▸ The data

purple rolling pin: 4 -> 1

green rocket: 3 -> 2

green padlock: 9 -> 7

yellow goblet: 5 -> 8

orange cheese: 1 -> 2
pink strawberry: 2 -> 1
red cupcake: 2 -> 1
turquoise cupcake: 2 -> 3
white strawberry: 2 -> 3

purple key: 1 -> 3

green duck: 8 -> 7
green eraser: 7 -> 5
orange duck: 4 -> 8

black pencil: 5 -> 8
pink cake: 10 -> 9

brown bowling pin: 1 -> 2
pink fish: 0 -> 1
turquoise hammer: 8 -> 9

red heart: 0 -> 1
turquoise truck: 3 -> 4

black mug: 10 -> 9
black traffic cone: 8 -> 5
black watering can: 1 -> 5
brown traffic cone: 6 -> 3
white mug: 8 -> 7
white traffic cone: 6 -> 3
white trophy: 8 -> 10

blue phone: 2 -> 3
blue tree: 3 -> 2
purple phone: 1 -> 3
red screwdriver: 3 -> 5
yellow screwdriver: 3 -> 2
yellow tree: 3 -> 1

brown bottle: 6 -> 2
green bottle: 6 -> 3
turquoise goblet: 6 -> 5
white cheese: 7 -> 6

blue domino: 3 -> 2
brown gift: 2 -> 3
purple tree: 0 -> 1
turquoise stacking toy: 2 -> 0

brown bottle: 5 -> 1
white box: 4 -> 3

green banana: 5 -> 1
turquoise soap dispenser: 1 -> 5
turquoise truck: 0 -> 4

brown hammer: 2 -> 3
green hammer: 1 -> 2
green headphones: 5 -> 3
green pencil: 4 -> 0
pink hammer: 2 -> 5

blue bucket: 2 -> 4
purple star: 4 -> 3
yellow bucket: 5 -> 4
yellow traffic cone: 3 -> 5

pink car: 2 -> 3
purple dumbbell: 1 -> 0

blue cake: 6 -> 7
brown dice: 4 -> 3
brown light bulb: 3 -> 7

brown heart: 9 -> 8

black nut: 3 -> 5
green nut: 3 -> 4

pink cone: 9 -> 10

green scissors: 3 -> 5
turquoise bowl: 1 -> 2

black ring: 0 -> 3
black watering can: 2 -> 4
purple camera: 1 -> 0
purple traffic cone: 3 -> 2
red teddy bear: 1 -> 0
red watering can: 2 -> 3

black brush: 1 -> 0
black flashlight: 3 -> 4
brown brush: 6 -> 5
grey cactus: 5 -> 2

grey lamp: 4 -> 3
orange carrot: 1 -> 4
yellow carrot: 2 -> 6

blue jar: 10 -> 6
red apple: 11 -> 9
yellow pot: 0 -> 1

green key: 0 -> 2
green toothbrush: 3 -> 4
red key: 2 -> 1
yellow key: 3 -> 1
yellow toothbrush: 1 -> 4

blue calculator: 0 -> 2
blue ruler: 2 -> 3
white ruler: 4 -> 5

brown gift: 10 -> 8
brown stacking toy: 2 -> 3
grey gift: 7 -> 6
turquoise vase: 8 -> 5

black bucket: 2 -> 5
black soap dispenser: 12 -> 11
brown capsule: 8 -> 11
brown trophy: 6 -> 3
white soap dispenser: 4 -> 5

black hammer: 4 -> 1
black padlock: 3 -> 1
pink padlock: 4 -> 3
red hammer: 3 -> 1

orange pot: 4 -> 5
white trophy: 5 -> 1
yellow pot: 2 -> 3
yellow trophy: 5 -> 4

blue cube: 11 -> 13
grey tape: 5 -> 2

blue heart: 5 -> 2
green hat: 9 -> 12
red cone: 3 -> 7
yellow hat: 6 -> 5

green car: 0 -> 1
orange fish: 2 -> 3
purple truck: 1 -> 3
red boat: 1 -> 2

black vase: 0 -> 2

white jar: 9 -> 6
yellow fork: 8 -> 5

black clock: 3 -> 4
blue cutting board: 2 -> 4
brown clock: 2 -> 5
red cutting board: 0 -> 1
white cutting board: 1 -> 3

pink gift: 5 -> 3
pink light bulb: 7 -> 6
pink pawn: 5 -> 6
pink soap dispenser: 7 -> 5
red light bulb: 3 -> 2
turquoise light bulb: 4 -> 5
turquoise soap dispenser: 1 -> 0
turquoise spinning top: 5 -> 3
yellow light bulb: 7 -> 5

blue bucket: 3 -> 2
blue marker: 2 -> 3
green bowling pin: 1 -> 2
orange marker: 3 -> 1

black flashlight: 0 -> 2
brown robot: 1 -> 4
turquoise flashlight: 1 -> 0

▸ Problem requirements
Make an exact transcription of all the records.

▸ Result
purple rolling pin: 4 -> 1

green rocket: 3 -> 2

green padlock: 9 -> 7

yellow goblet: 5 -> 8

orange cheese: 1 -> 2
pink strawberry: 2 -> 1
red cupcake: 2 -> 1
turquoise cupcake: 2 -> 3
white strawberry: 2 -> 3

purple key: 1 -> 3

green duck: 8 -> 7
green eraser: 7 -> 5
orange duck: 4 -> 8

black pencil: 5 -> 8
pink cake: 10 -> 9

brown bowling pin: 1 -> 2
pink fish: 0 -> 1
turquoise hammer: 8 -> 9

red heart: 0 -> 1
turquoise truck: 3 -> 4

black mug: 10 -> 9
black traffic cone: 8 -> 5
black watering can: 1 -> 5
brown traffic cone: 6 -> 3
white mug: 8 -> 7
white traffic cone: 6 -> 3
white trophy: 8 -> 10

blue phone: 2 -> 3
blue tree: 3 -> 2
purple phone: 1 -> 3
red screwdriver: 3 -> 5
yellow screwdriver: 3 -> 2
yellow tree: 3 -> 1

brown bottle: 6 -> 2
green bottle: 6 -> 3
turquoise goblet: 6 -> 5
white cheese: 7 -> 6

blue domino: 3 -> 2
brown gift: 2 -> 3
purple tree: 0 -> 1
turquoise stacking toy: 2 -> 0

brown bottle: 5 -> 1
white box: 4 -> 3

green banana: 5 -> 1
turquoise soap dispenser: 1 -> 5
turquoise truck: 0 -> 4

brown hammer: 2 -> 3
green hammer: 1 -> 2
green headphones: 5 -> 3
green pencil: 4 -> 0
pink hammer: 2 -> 5

blue bucket: 2 -> 4
purple star: 4 -> 3
yellow bucket: 5 -> 4
yellow traffic cone: 3 -> 5

pink car: 2 -> 3
purple dumbbell: 1 -> 0

blue cake: 6 -> 7
brown dice: 4 -> 3
brown light bulb: 3 -> 7

brown heart: 9 -> 8

black nut: 3 -> 5
green nut: 3 -> 4

pink cone: 9 -> 10

green scissors: 3 -> 5
turquoise bowl: 1 -> 2

black ring: 0 -> 3
black watering can: 2 -> 4
purple camera: 1 -> 0
purple traffic cone: 3 -> 2
red teddy bear: 1 -> 0
red watering can: 2 -> 3

black brush: 1 -> 0
black flashlight: 3 -> 4
brown brush: 6 -> 5
grey cactus: 5 -> 2

grey lamp: 4 -> 3
orange carrot: 1 -> 4
yellow carrot: 2 -> 6

blue jar: 10 -> 6
red apple: 11 -> 9
yellow pot: 0 -> 1

green key: 0 -> 2
green toothbrush: 3 -> 4
red key: 2 -> 1
yellow key: 3 -> 1
yellow toothbrush: 1 -> 4

blue calculator: 0 -> 2
blue ruler: 2 -> 3
white ruler: 4 -> 5

brown gift: 10 -> 8
brown stacking toy: 2 -> 3
grey gift: 7 -> 6
turquoise vase: 8 -> 5

black bucket: 2 -> 5
black soap dispenser: 12 -> 11
brown capsule: 8 -> 11
brown trophy: 6 -> 3
white soap dispenser: 4 -> 5

black hammer: 4 -> 1
black padlock: 3 -> 1
pink padlock: 4 -> 3
red hammer: 3 -> 1

orange pot: 4 -> 5
white trophy: 5 -> 1
yellow pot: 2 -> 3
yellow trophy: 5 -> 4

blue cube: 11 -> 13
grey tape: 5 -> 2

blue heart: 5 -> 2
green hat: 9 -> 12
red cone: 3 -> 7
yellow hat: 6 -> 5

green car: 0 -> 1
orange fish: 2 -> 3
purple truck: 1 -> 3
red boat: 1 -> 2

black vase: 0 -> 2

white jar: 9 -> 6
yellow fork: 8 -> 5

black clock: 3 -> 4
blue cutting board: 2 -> 4
brown clock: 2 -> 5
red cutting board: 0 -> 1
white cutting board: 1 -> 3

pink gift: 5 -> 3
pink light bulb: 7 -> 6
pink pawn: 5 -> 6
pink soap dispenser: 7 -> 5
red light bulb: 3 -> 2
turquoise light bulb: 4 -> 5
turquoise soap dispenser: 1 -> 0
turquoise spinning top: 5 -> 3
yellow light bulb: 7 -> 5

blue bucket: 3 -> 2
blue marker: 2 -> 3
green bowling pin: 1 -> 2
orange marker: 3 -> 1

black flashlight: 0 -> 2
brown robot: 1 -> 4
turquoise flashlight: 1 -> 0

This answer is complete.